Your copy should hold every record exactly and no images.

[DATA RECORDS]:

_____

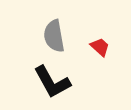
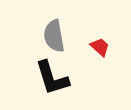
black L-shape: moved 4 px up; rotated 12 degrees clockwise
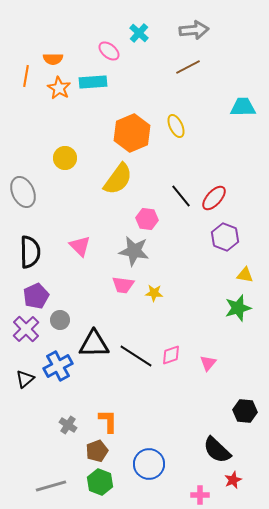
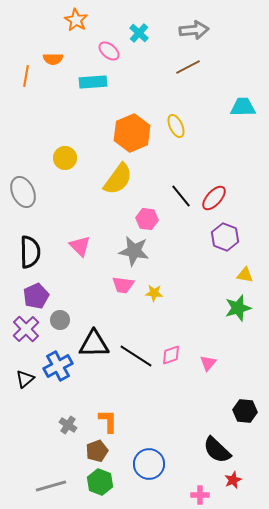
orange star at (59, 88): moved 17 px right, 68 px up
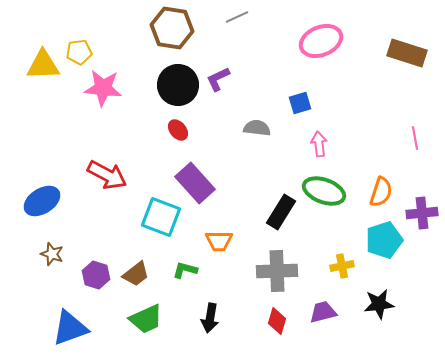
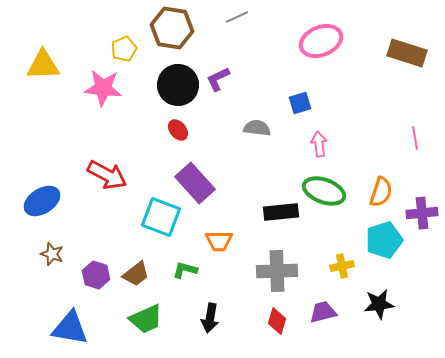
yellow pentagon: moved 45 px right, 3 px up; rotated 15 degrees counterclockwise
black rectangle: rotated 52 degrees clockwise
blue triangle: rotated 30 degrees clockwise
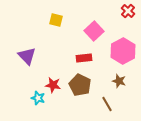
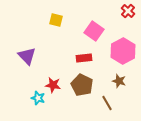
pink square: rotated 12 degrees counterclockwise
brown pentagon: moved 2 px right
brown line: moved 1 px up
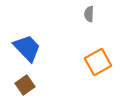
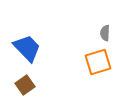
gray semicircle: moved 16 px right, 19 px down
orange square: rotated 12 degrees clockwise
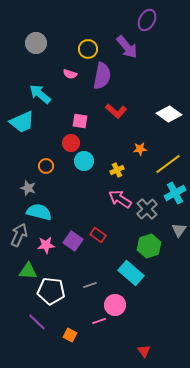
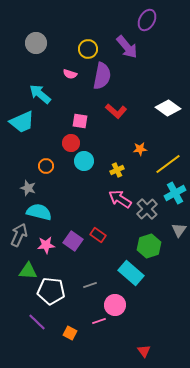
white diamond: moved 1 px left, 6 px up
orange square: moved 2 px up
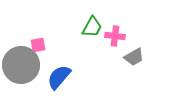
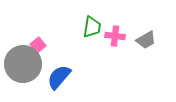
green trapezoid: rotated 20 degrees counterclockwise
pink square: rotated 28 degrees counterclockwise
gray trapezoid: moved 12 px right, 17 px up
gray circle: moved 2 px right, 1 px up
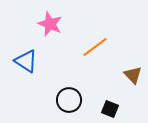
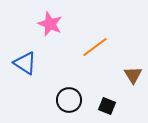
blue triangle: moved 1 px left, 2 px down
brown triangle: rotated 12 degrees clockwise
black square: moved 3 px left, 3 px up
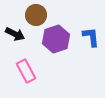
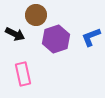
blue L-shape: rotated 105 degrees counterclockwise
pink rectangle: moved 3 px left, 3 px down; rotated 15 degrees clockwise
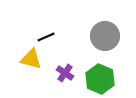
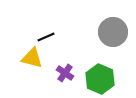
gray circle: moved 8 px right, 4 px up
yellow triangle: moved 1 px right, 1 px up
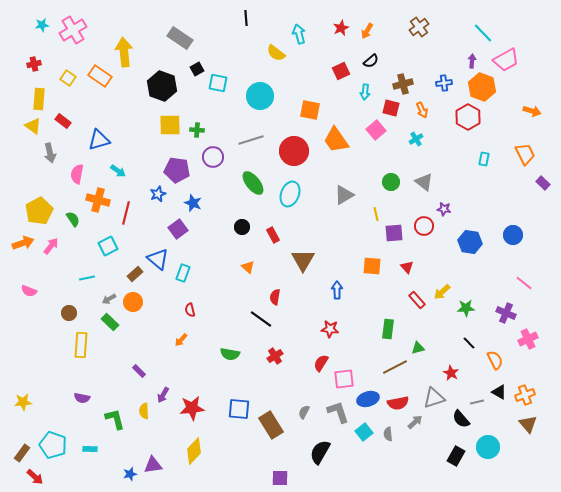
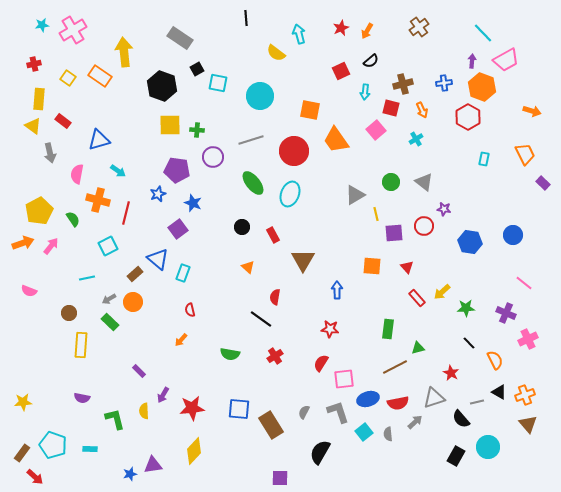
gray triangle at (344, 195): moved 11 px right
red rectangle at (417, 300): moved 2 px up
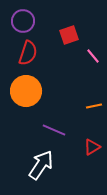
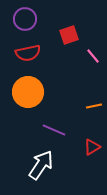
purple circle: moved 2 px right, 2 px up
red semicircle: rotated 60 degrees clockwise
orange circle: moved 2 px right, 1 px down
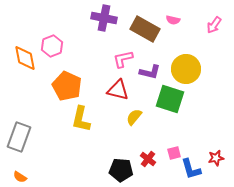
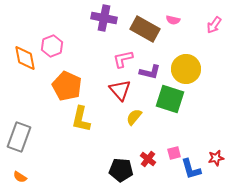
red triangle: moved 2 px right; rotated 35 degrees clockwise
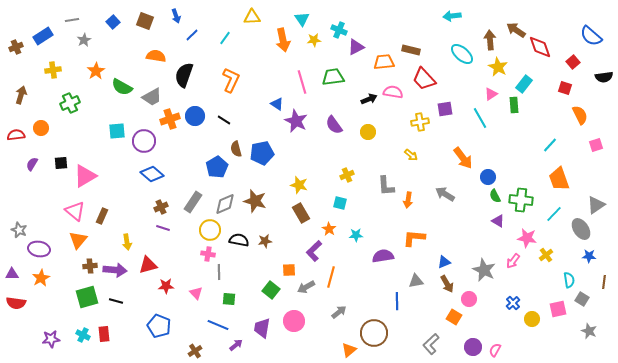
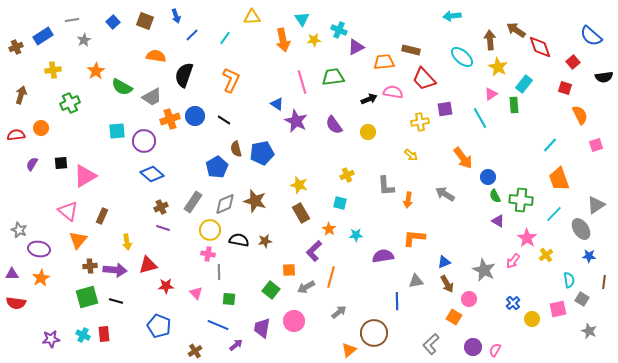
cyan ellipse at (462, 54): moved 3 px down
pink triangle at (75, 211): moved 7 px left
pink star at (527, 238): rotated 24 degrees clockwise
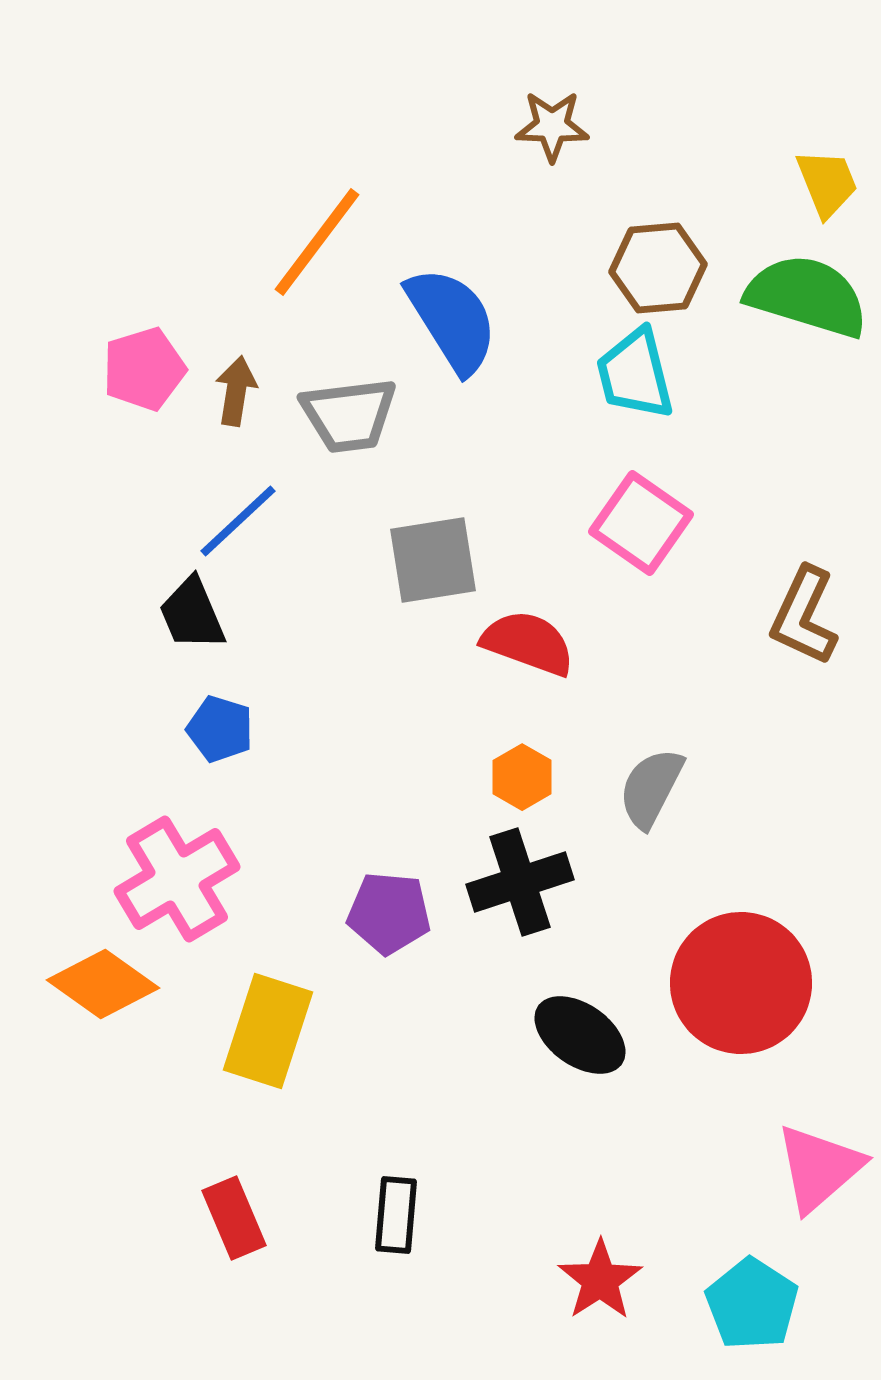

_____

[EXERCISE RESPONSE]:
black L-shape: moved 4 px up; rotated 12 degrees clockwise
orange star at (59, 88): moved 17 px right, 68 px up
yellow pentagon: moved 45 px right, 3 px up; rotated 15 degrees counterclockwise
black rectangle: rotated 52 degrees clockwise
blue triangle: rotated 30 degrees clockwise
pink square: rotated 12 degrees counterclockwise
brown pentagon: moved 2 px right
brown line: moved 1 px up
gray semicircle: moved 16 px right, 19 px down
orange square: rotated 12 degrees clockwise
white diamond: moved 1 px left, 6 px up
orange square: moved 2 px up
green trapezoid: rotated 20 degrees counterclockwise
pink square: rotated 28 degrees counterclockwise
gray trapezoid: moved 12 px right, 17 px up
gray circle: moved 2 px right, 1 px up
blue triangle: moved 1 px left, 2 px down
brown triangle: rotated 12 degrees clockwise
black square: moved 3 px left, 3 px up
blue L-shape: rotated 105 degrees counterclockwise
pink rectangle: moved 3 px left, 3 px down; rotated 15 degrees clockwise
gray circle: moved 8 px right, 4 px up
yellow triangle: moved 1 px right, 1 px up
gray triangle at (344, 195): moved 11 px right
red rectangle at (417, 300): moved 2 px up
purple circle: moved 2 px right, 2 px up
red semicircle: rotated 60 degrees clockwise
orange circle: moved 2 px right, 1 px down
red triangle: moved 2 px right; rotated 35 degrees clockwise
cyan ellipse at (462, 54): moved 3 px down
pink triangle at (75, 211): moved 7 px left
pink star at (527, 238): rotated 24 degrees clockwise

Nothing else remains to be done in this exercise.